## What is required
Tally the lines in the entries that contain the string "kern" and reply with only that number.
═══ Material shown
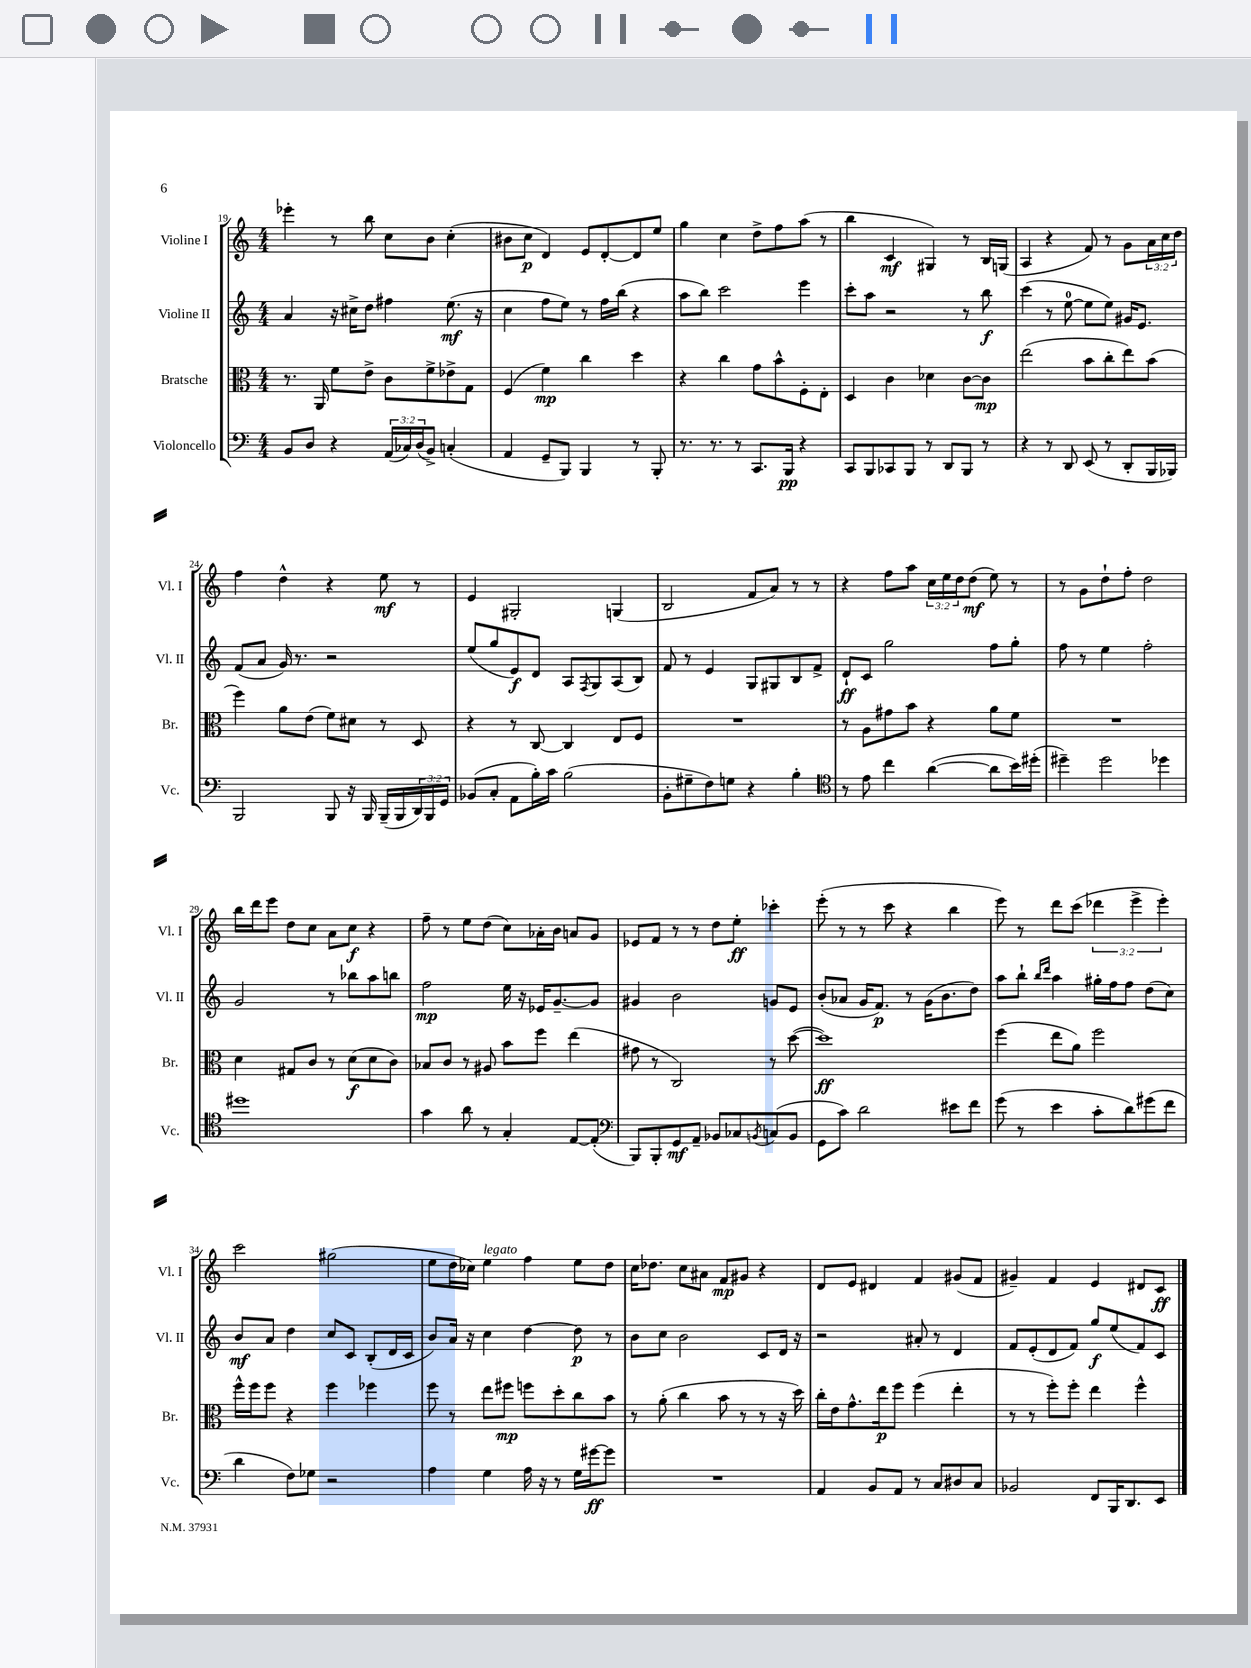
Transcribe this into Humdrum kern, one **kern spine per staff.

**kern	**kern	**kern	**kern
*staff4	*staff3	*staff2	*staff1
*clefF4	*clefC3	*clefG2	*clefG2
*k[]	*k[]	*k[]	*k[]
*M4/4	*M4/4	*M4/4	*M4/4
8BB/L	8.r	4a/	4eee-'\
8D/J	.	.	.
.	16AA/	.	.
4r	8f\L	16r	8r
.	.	16cc#^\LK	.
.	8e^\J	8dd\J	8bb\
(24AA/LL	8c\L	4ff#\	8cc\L
24C-/)	.	.	.
(24D/J	.	.	.
8BB^/J)	8f^\	.	8b\J
(4C'/	8e-^\	(8.ee\	(4cc'\
.	8G\J	.	.
.	.	16r	.
=	=	=	=
4AA/	(4F/	4cc\	8b#\L
.	.	.	8cc\J
8GG~/L	4f\)	8ff\L	4d/)
8BBB/J)	.	8ee\J)	.
4BBB/	4cc\	8r	8e/L
.	.	16ff\LL	[8d'/
.	.	(16bb\JJ	.
8r	4dd\	4r	8d/]
8BBB'/	.	.	8ee/J
=	=	=	=
8.r	4r	8aa\L	4gg\
.	.	8bb\J)	.
8.r	.	.	.
.	4cc\	2ccc\	4cc\
8r	.	.	.
8.CC/L	8g\L	.	8dd^\L
.	8b^^\	.	8ff\
16BBB/Jk	.	.	.
4r	8F'\	4eee\	(8aa\J
.	8E'\J	.	8r
=	=	=	=
8CC/L	4D/	8ccc'\L	4bb\
8BBB/	.	8aa\J	.
8CC-/	4c\	2r	4c/
8BBB/J	.	.	.
8r	4d-\	.	4G#/)
8DD/L	.	.	.
8BBB/J	[8c\L	8r	8r
8r	8c\]J	8bb\	16B/LL
.	.	.	(16G/JJ
=	=	=	=
4r	(2ee\	(4ccc\	4A/
8r	.	8r	4r
8DD/	.	[8ee\	.
(8EE/	8b\L	8ee\]L	8f/)
8r	8cc'\	8ee\J)	8r
8DD'/L	8ee\)	16g#/LK	8g\L
.	.	8.e/J	.
16BBB/L	(8b\J	.	24a\L
.	.	.	24cc\
16BBB-/JJ)	.	.	.
.	.	.	24dd\JJ
=	=	=	=
2BBB/	4ff\)	(8f/L	4ff\
.	.	8a/J	.
.	8a\L	16g/)	4dd^^\
.	.	8.r	.
.	(8e\J	.	.
8BBB/	8f\L)	2r	4r
16r	8d#\J	.	.
16BBB/	.	.	.
(16BBB~/LL	8r	.	8ee\
16BBB/	.	.	.
24DD/)	8D/	.	8r
24BBB/	.	.	.
24GG/JJ	.	.	.
=	=	=	=
(8BB-/L	4r	(8ee/L	4e/
8C'/J	.	8gg/	.
8AA\L	8r	8e/)	2G#'/
16B'\L)	[8C/	8d/J	.
16c\JJ	.	.	.
(2B\	4C/]	8A/L	.
.	.	8qF/	.
.	.	8G/	.
.	8E/L	(8A/	(4G/
.	8F/J	8B/J)	.
=	=	=	=
8BB'\L	1r	8f/	2B/
8G#~\	.	8r	.
8F\)	.	4e/	.
8G\J	.	.	.
4r	.	8G/L	8f/L
.	.	8G#/	8a/J)
4B'\	.	8B/	8r
.	.	8f^/J	8r
=	=	=	=
*clefC4	*	*	*
8r	8r	8d`/L	4r
8e\	8A\L	8c/J	.
4cc\	8g#\	2gg\	8ff\L
.	8b\J	.	8aa\J
([4a\	4r	.	24cc\LL
.	.	.	24ee\
.	.	.	24dd\J
.	.	.	(8dd\J
8a\]L	8a\L	8ff\L	8ee\)
16b\L)	8f\J	8gg'\J	8r
(16dd#'\JJ	.	.	.
=	=	=	=
4dd#~\)	1r	8ff\	8r
.	.	8r	8g\L
2dd#\	.	4ee\	8dd`\
.	.	.	8ff'\J
.	.	2ff'\	2dd\
4dd-\	.	.	.
=	=	=	=
1dd#	4d\	2g/	16bb\LL
.	.	.	16ddd\J
.	.	.	8eee\J
.	8G#/L	.	8dd\L
.	8c/J	.	8cc\J
.	8r	8r	8a\L
.	(8d\L	8bb-\L	8cc\J
.	8d\	8aa\	4r
.	8c\J)	8bb\J	.
=	=	=	=
4g\	8B-/L	2ff\	8ff~\
.	8c/J	.	8r
8a\	8r	.	8ee\L
8r	8A#/	.	(8dd\J
4G'/	8b\L	16ee\	8cc\L)
.	.	16r	.
.	8ff\J	16e-/LK	16a-'\L
.	.	[8.g~/	16b\JJ
[8E/L	(4ee\	.	8a/L
(8E'/]J	.	8g/]J	8g/J
=	=	=	=
*clefF4	*	*	*
8BBB/L)	8g#\	4g#/	8e-/L
8BBB'/	8r	.	8f/J
8GG/	2C/)	2b\	8r
8AA~/J	.	.	8r
8BB-/L	.	.	8dd\L
8C-/	.	.	8ee'\J
8qBB/	.	.	.
(8C/	8r	8g/L	4ccc-'\
8BB/J	([8dd\	8e/J	.
=	=	=	=
8GG\L	1dd])	(8b'/L	(8eee'\
8c\J)	.	8a-/J	8r
2d\	.	16g/LK	8r
.	.	8.f/J)	.
.	.	.	8ccc\
.	.	8r	4r
.	.	(16g\LK	.
.	.	8.b\	.
8e#\L	.	.	4bb\
8f\J	.	8dd\J)	.
=	=	=	=
(8g\	(4ff\	8aa\L	8eee\)
8r	.	8bb`\J	8r
.	.	16qqbb/LL	.
.	.	16qqddd/JJ	.
4e\	8ee\L	4aa\	8ddd\L
.	8a\J)	.	(8ccc\J
8c'\L	2ff\	16gg#'\LL	6ddd-\
.	.	16ff\J	.
8d\)	.	8ff\J	.
.	.	.	6eee^\
(8g#\	.	(8dd\L	.
.	.	.	6eee'\)
8f\J	.	8cc\J)	.
=	=	=	=
4d\	16ff^^\LL	8b/L	2ccc\
.	16ff\J	.	.
.	8ff\J	8a/J	.
8F\L)	4r	4dd\	.
8G-\J	.	.	.
2r	4ff\	8cc/L	(2gg#\
.	.	8c/J	.
.	4ff-\	(8B'/L	.
.	.	16d/L	.
.	.	16c/JJ	.
=	=	=	=
4A\	8ff\	8b/L)	8ee\L
.	8r	16a/Jk	16dd\L
.	.	16r	16cc-\JJ)
4G\	8ee\L	4cc\	4ee\
.	8ff#\J	.	.
16A\	8ff\L	[4dd\	4ff\
16r	.	.	.
8r	8dd'\	.	.
16G\LL	8cc\	8dd\]	8ee\L
[16g#\J	.	.	.
8g#\]J	8b\J	8r	8dd\J
=	=	=	=
1r	8r	8b\L	16cc\LK
.	.	.	8.dd-\J
.	(8a'\	8cc\J	.
.	4cc\	2b\	8cc\L
.	.	.	8a#\J
.	8b\	.	8f/L
.	8r	.	8g#/J
.	8r	8c/L	4r
.	16r	16d/Jk	.
.	16dd\)	16r	.
=	=	=	=
4AA/	16cc'\LL	2r	8d/L
.	16e\J	.	.
.	8.g^^\	.	8e/J
8BB/L	.	.	4d#/
.	16ee\k	.	.
8AA/J	8ff\J	.	.
8r	(4ff\	8a#'/	4f/
8C/L	.	8r	.
8D#/	4ee'\	4d/	(8g#/L
8C/J	.	.	8f/J
=	=	=	=
2BB-/	8r	8f/L	4g#~/)
.	8r	(8e'/	.
.	8ff'\L)	8d/	4f/
.	8ff'\J	8f/J)	.
8FF/L	4ee\	8gg/L	4e/
16BBB/K	.	(8ee/	.
8.DD/	.	.	.
.	4ff^^\	8f/)	8d#/L
8EE/J	.	8c/J	8c/J
==	==	==	==
*-	*-	*-	*-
══════
## Solution to this problem
2